[Data entries]
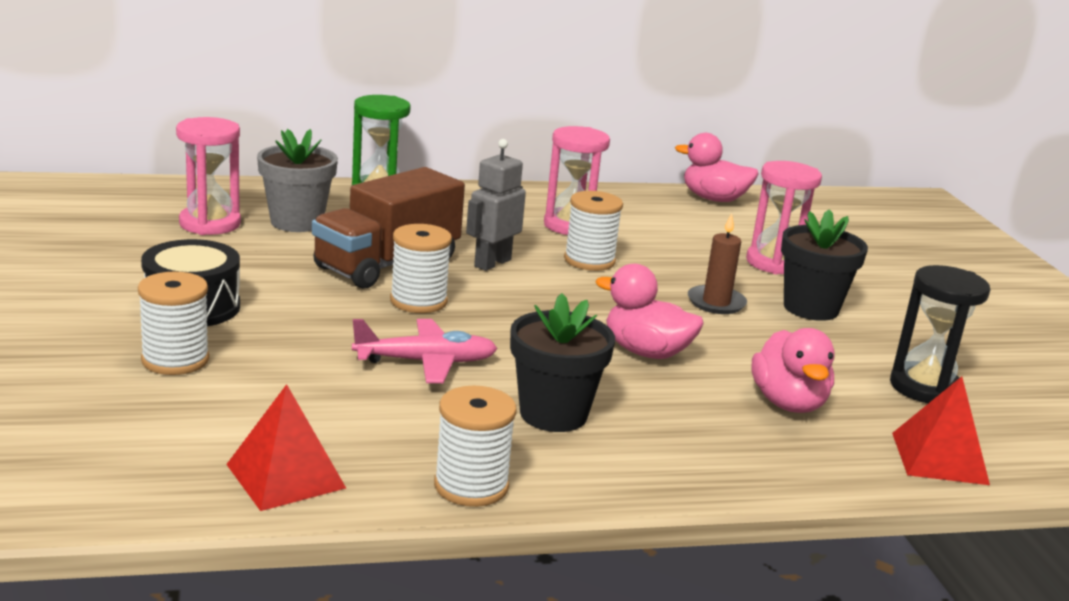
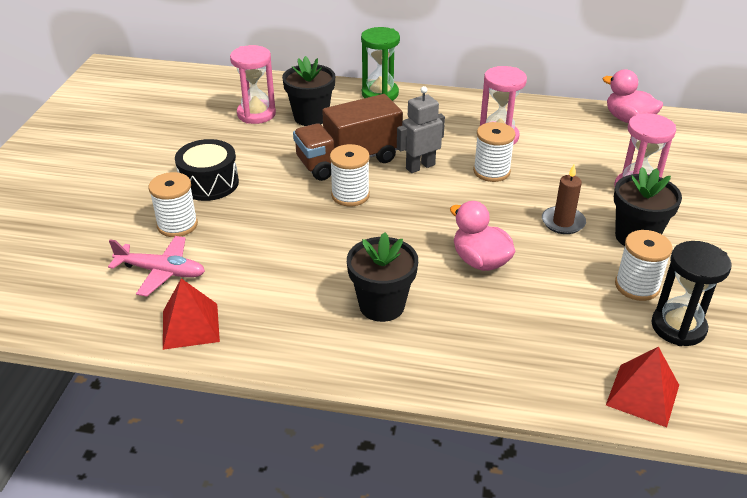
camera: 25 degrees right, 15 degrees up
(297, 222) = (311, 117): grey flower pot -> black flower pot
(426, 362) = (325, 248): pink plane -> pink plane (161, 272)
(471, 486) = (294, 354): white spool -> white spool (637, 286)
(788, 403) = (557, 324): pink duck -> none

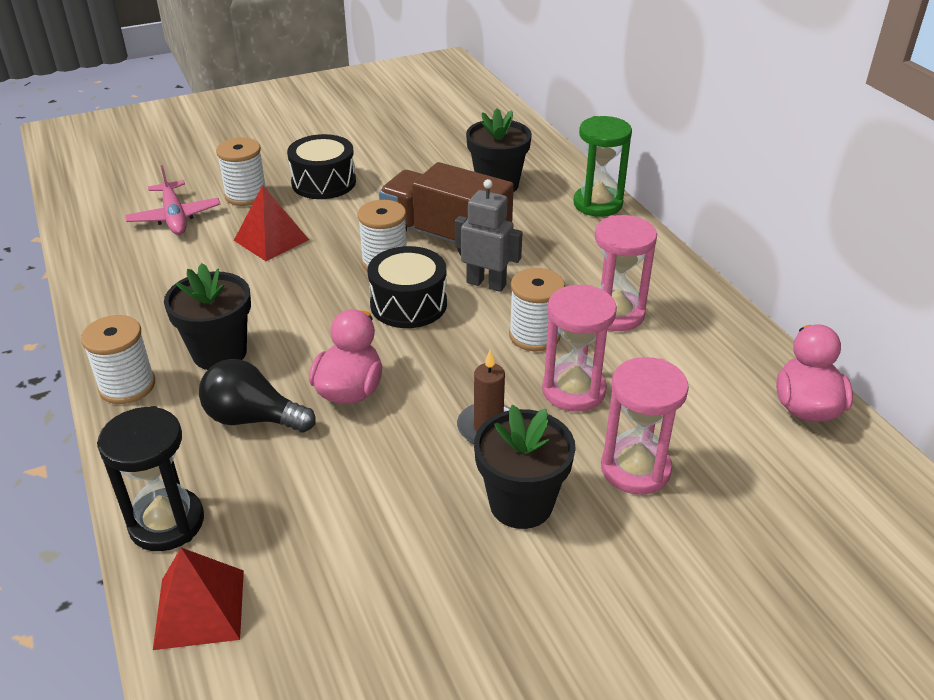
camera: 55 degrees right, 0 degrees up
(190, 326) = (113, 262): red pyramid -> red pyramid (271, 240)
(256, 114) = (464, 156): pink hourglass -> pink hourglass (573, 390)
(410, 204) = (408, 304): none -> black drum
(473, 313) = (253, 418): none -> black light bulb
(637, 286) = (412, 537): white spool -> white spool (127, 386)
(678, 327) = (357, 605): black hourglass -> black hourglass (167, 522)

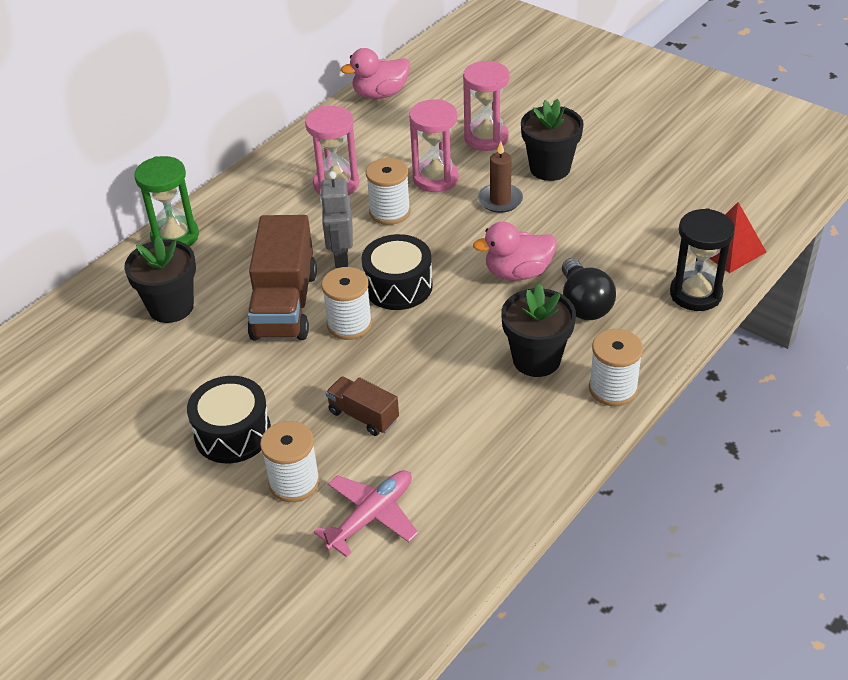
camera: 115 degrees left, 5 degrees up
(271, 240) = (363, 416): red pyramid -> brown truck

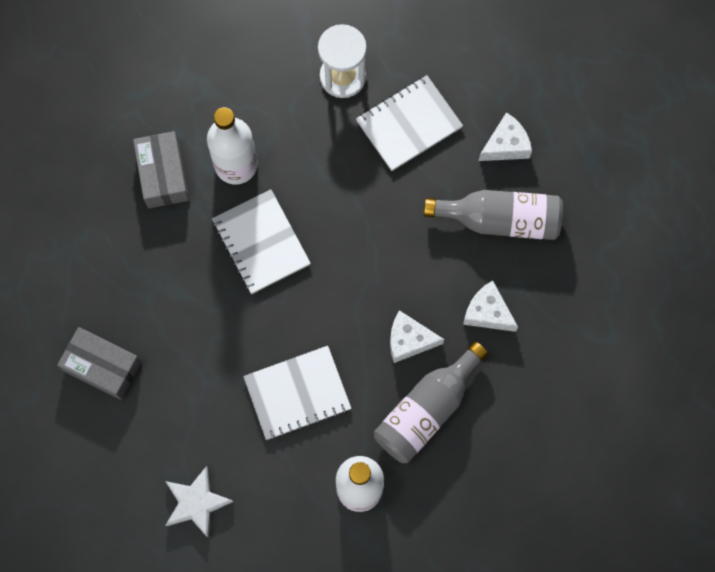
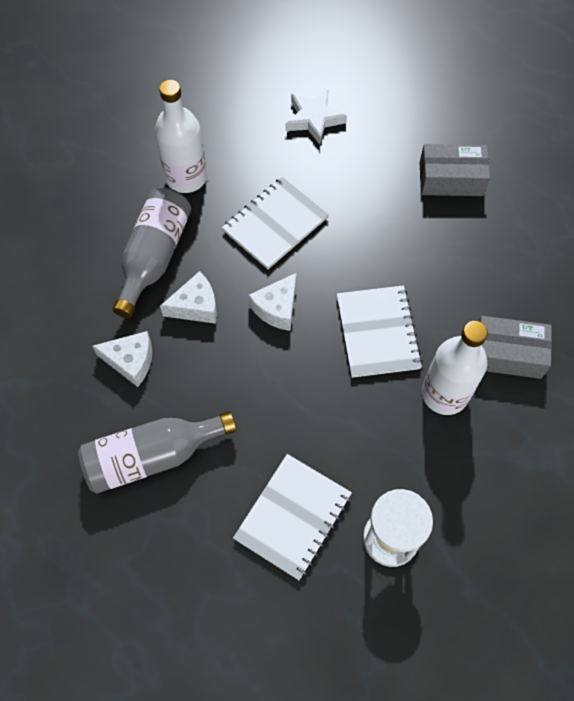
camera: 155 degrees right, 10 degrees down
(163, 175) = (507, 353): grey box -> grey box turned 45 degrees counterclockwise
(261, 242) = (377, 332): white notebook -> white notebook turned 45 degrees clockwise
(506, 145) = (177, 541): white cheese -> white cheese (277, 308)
* * *
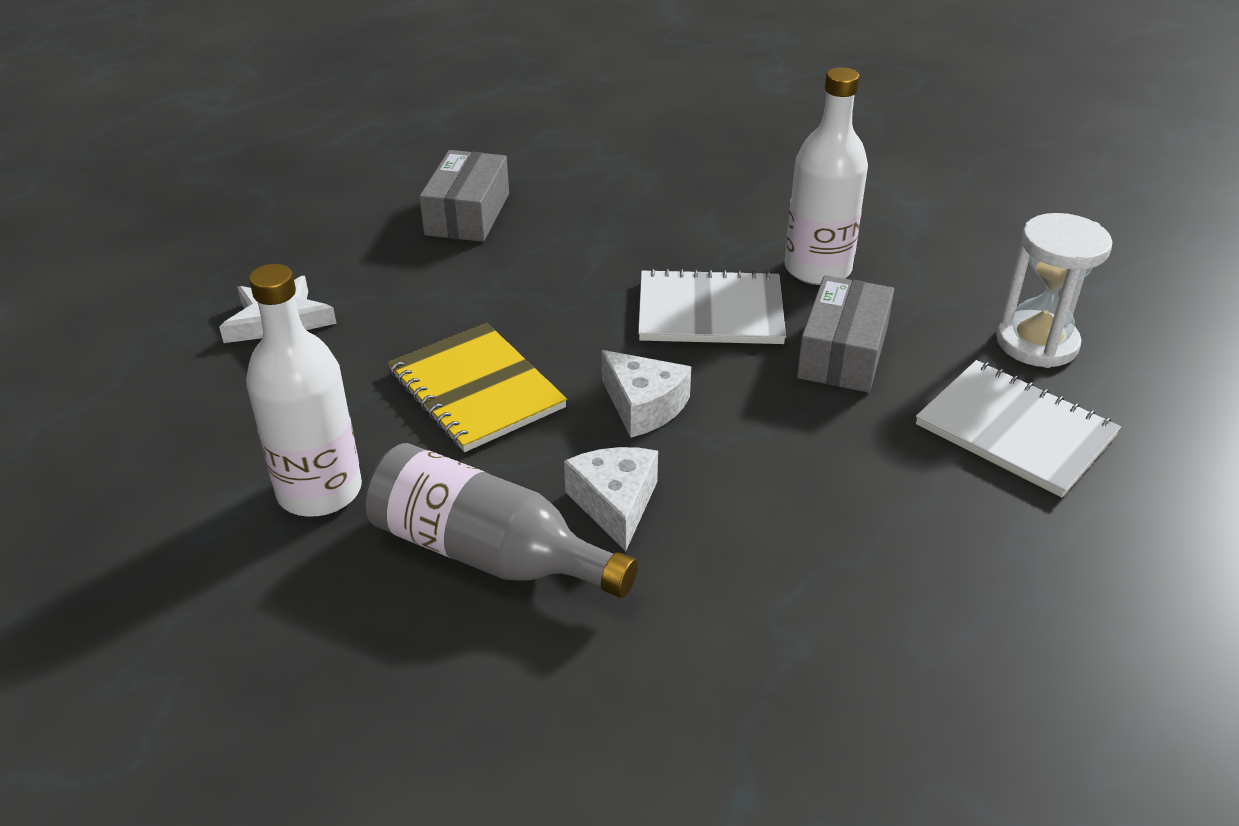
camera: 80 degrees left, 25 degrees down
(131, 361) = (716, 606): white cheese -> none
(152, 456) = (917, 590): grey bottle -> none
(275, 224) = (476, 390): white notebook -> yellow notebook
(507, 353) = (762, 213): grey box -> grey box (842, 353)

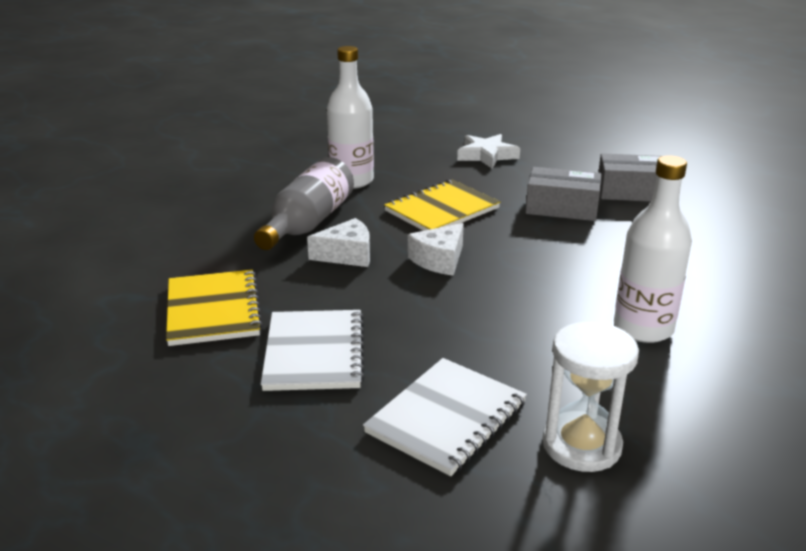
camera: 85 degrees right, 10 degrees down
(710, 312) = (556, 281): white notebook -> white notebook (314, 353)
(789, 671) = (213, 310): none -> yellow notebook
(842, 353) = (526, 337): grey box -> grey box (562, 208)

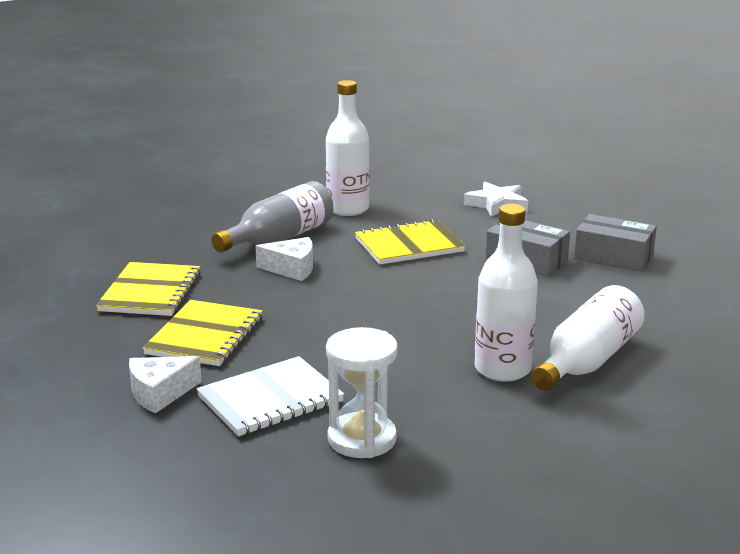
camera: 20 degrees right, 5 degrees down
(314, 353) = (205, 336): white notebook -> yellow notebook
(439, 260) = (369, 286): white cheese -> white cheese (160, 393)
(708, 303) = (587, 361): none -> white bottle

* Required work:
Which part of the entries opens with the line containing "(842, 353) = (526, 337): grey" and closes with the line containing "(708, 303) = (587, 361): none -> white bottle"? Output that part exactly, ends included, pictures excluded.

* Your response:
(842, 353) = (526, 337): grey box -> grey box (562, 208)

camera: 20 degrees right, 5 degrees down
(314, 353) = (205, 336): white notebook -> yellow notebook
(439, 260) = (369, 286): white cheese -> white cheese (160, 393)
(708, 303) = (587, 361): none -> white bottle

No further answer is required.